Items from a data source
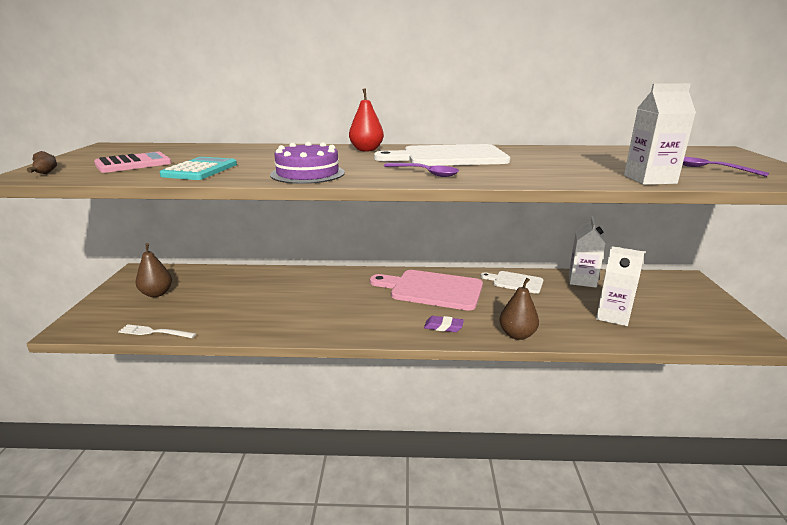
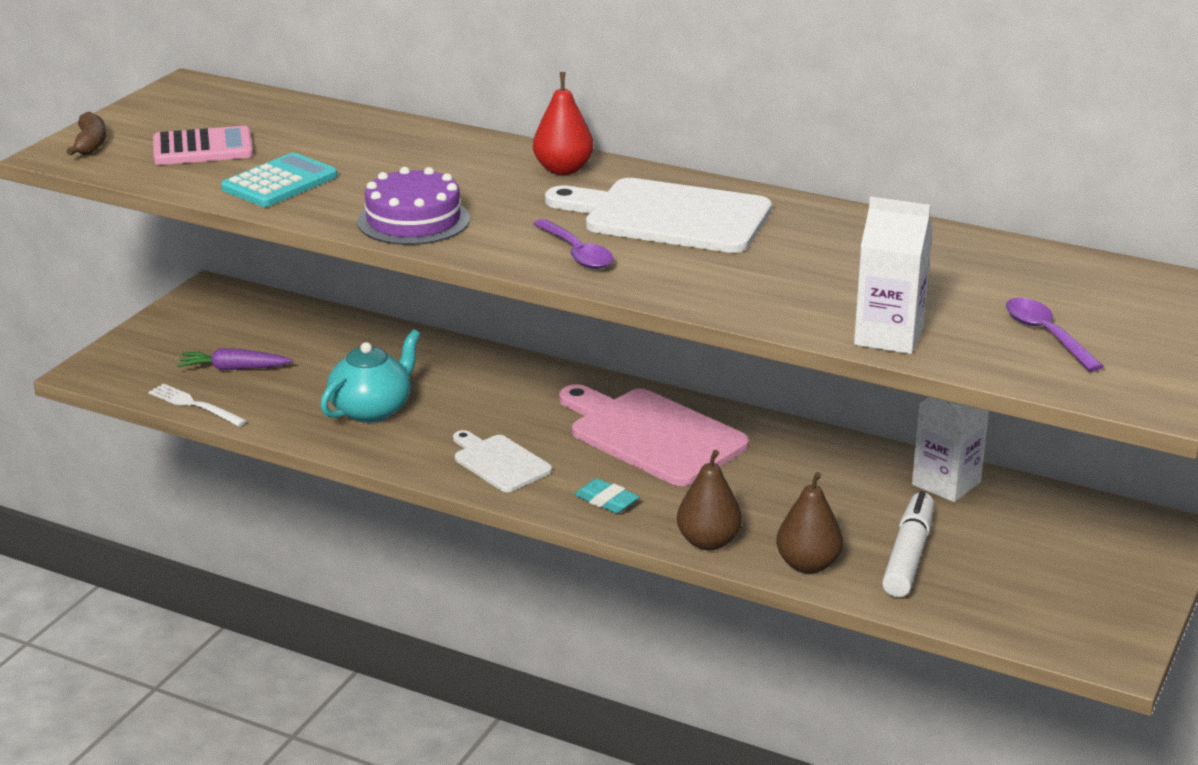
camera: 25 degrees right, 5 degrees up
(157, 293) = (222, 340): brown pear -> brown pear (808, 565)
(171, 306) = (233, 368): none -> purple carrot
(272, 310) = (372, 409): none -> turquoise teapot
(443, 327) = (606, 501): purple eraser -> turquoise eraser
(515, 282) = (815, 456): white cutting board -> white cutting board (499, 462)
(612, 316) = (908, 555): white carton -> white marker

## Task directions
The job here is to retype the data exactly, with no pictures included.

## Result of the exercise
camera: 25 degrees right, 5 degrees up
(157, 293) = (222, 340): brown pear -> brown pear (808, 565)
(171, 306) = (233, 368): none -> purple carrot
(272, 310) = (372, 409): none -> turquoise teapot
(443, 327) = (606, 501): purple eraser -> turquoise eraser
(515, 282) = (815, 456): white cutting board -> white cutting board (499, 462)
(612, 316) = (908, 555): white carton -> white marker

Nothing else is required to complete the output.